◆ REQUIREMENT
In the records below, locate the line containing "L202: 3.3uH (0V, U204/GP5) -> none", then extract it and all following lines exactly, ending with the last line.

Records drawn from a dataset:
↓

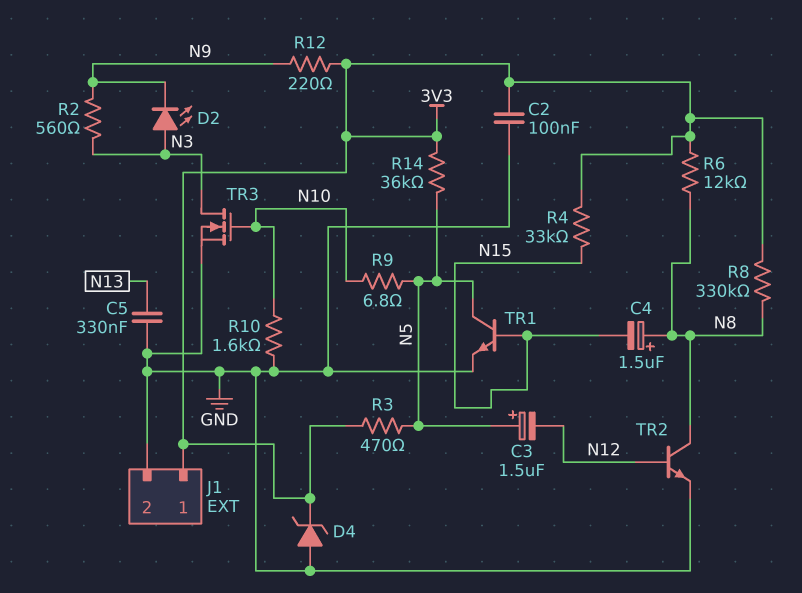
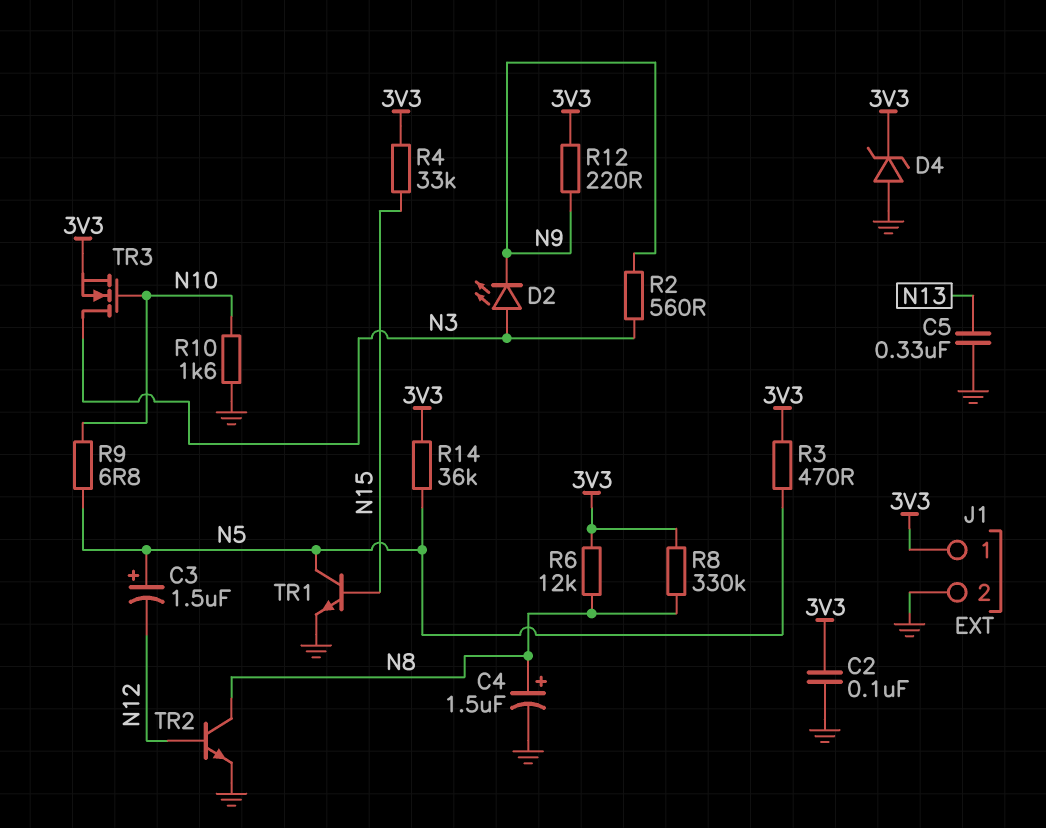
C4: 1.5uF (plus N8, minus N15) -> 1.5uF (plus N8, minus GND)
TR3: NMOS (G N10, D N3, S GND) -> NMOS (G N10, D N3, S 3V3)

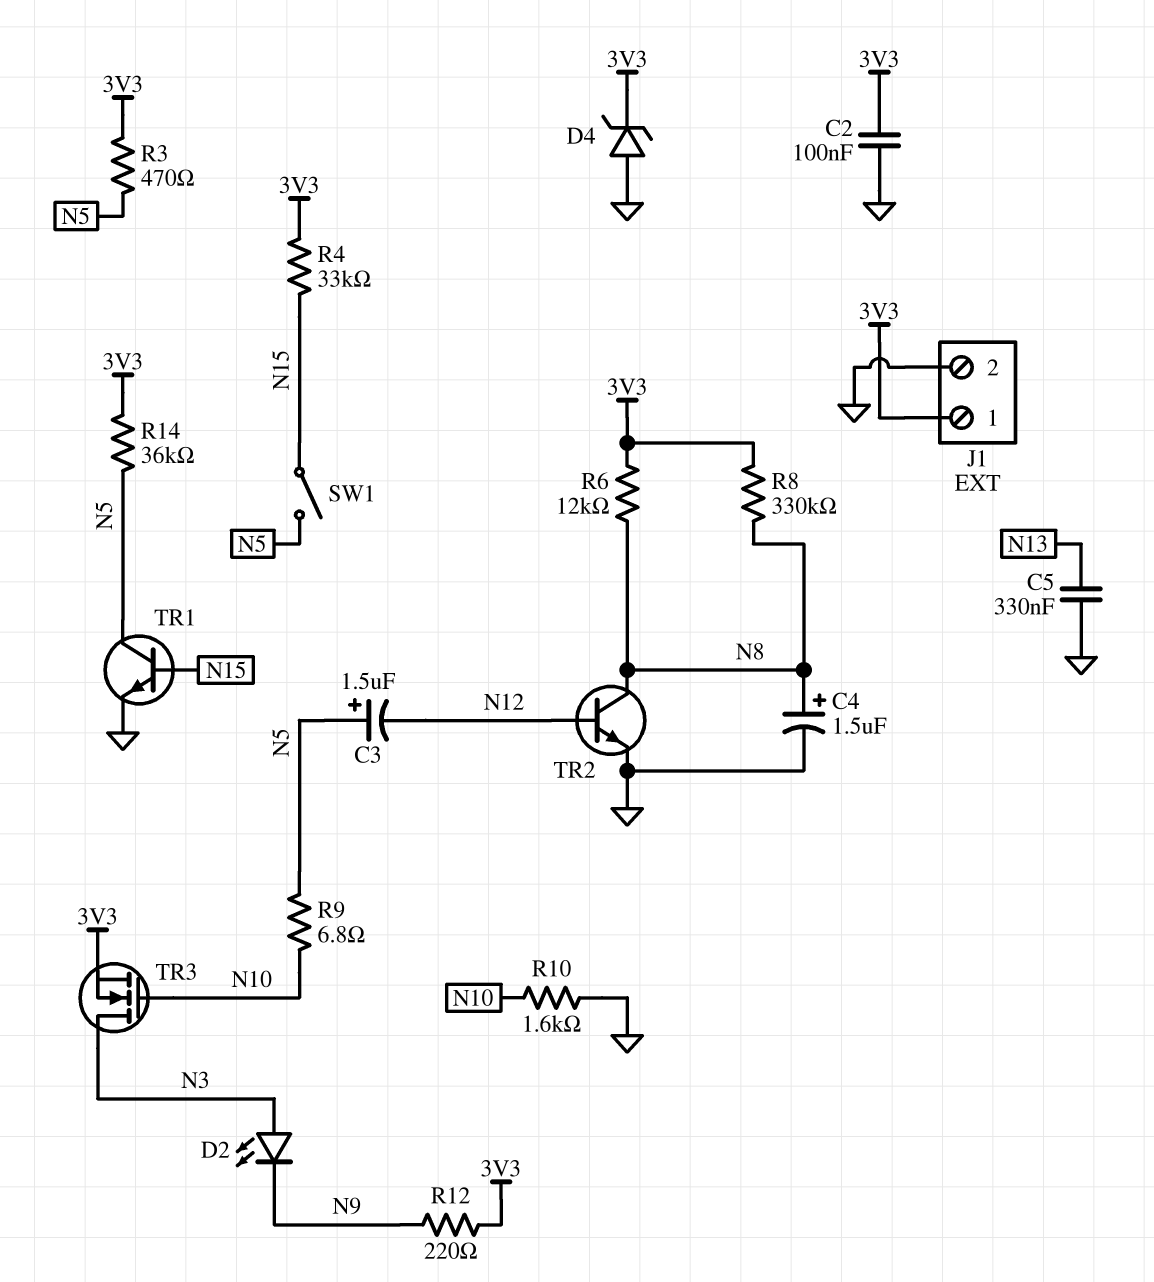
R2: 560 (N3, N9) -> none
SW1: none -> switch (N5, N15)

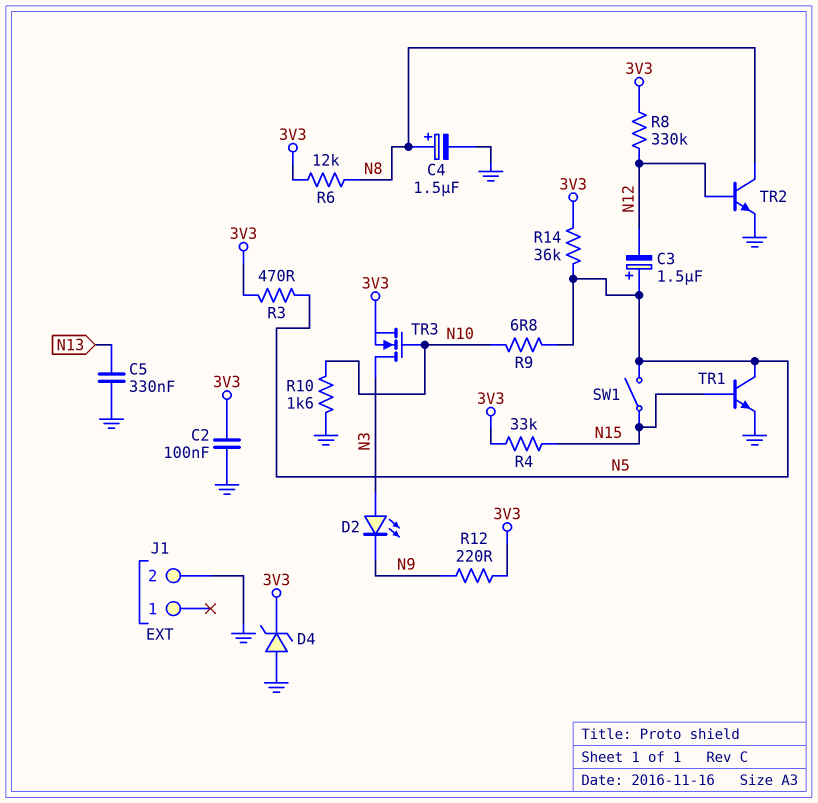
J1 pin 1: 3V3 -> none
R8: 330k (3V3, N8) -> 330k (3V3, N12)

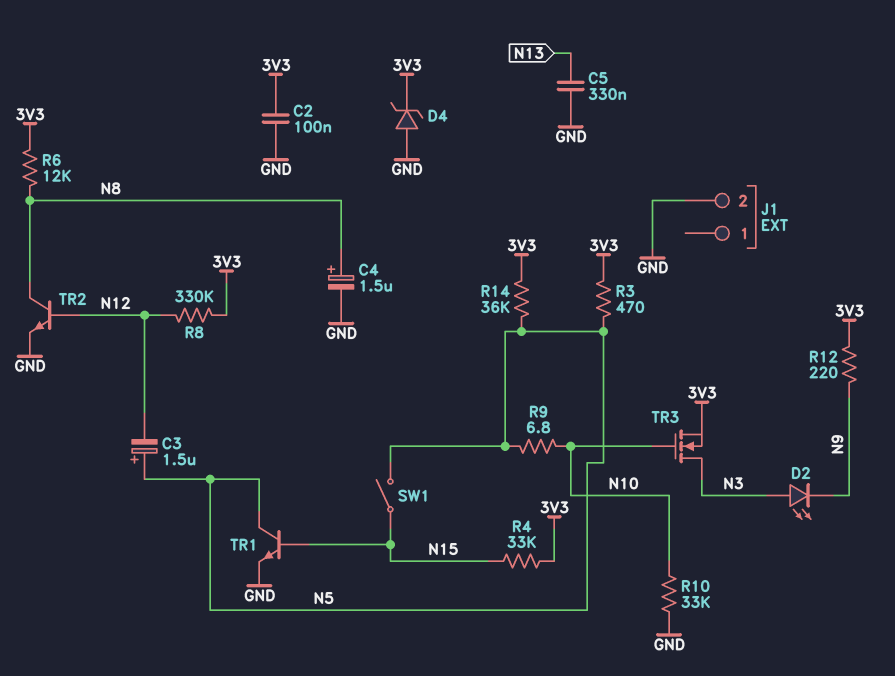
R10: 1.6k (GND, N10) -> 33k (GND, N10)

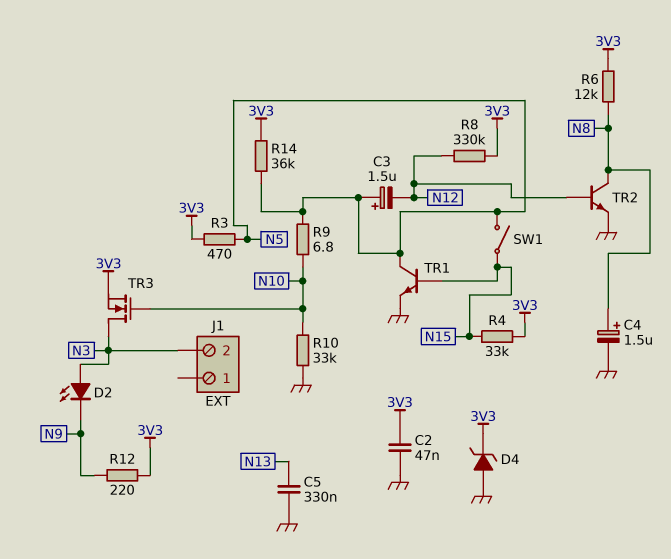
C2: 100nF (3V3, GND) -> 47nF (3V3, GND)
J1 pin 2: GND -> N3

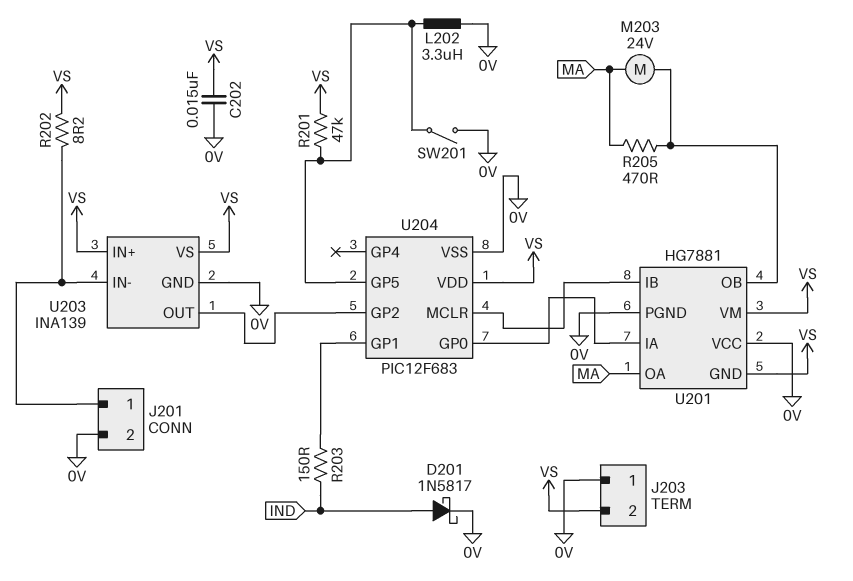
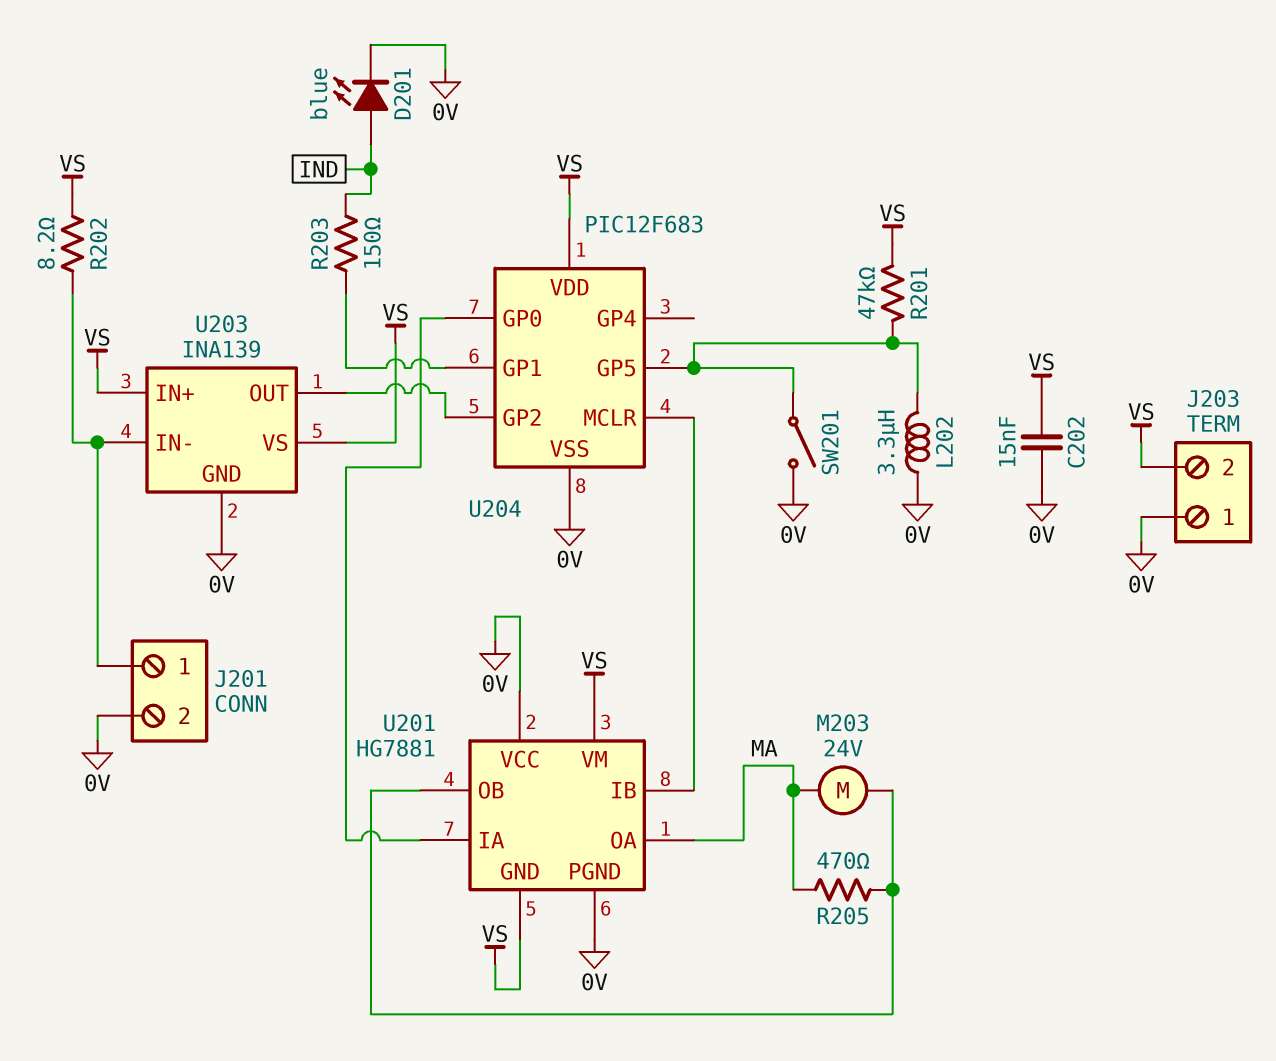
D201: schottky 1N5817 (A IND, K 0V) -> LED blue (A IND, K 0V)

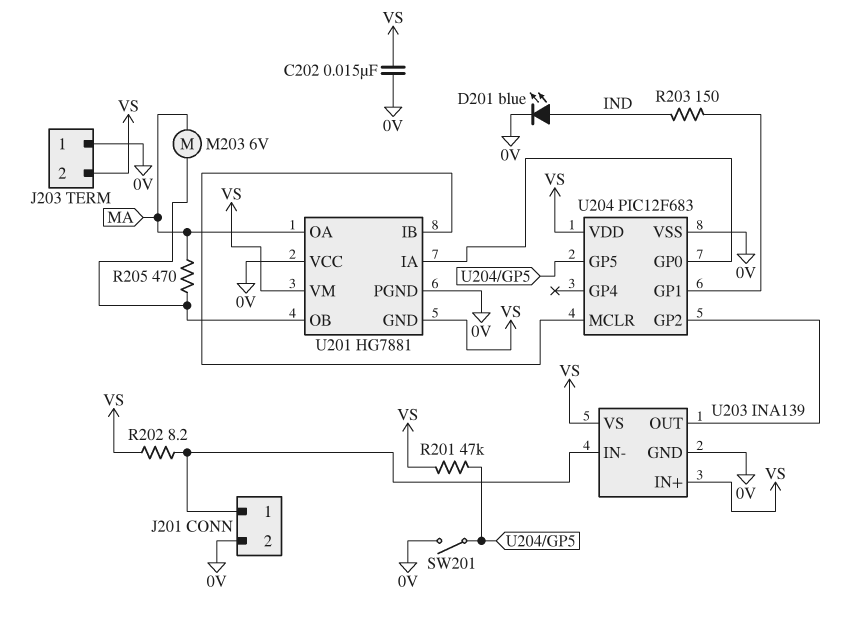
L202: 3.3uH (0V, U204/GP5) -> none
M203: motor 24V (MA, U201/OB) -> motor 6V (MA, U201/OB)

↑

◆ TASK OUTPUT
L202: 3.3uH (0V, U204/GP5) -> none
M203: motor 24V (MA, U201/OB) -> motor 6V (MA, U201/OB)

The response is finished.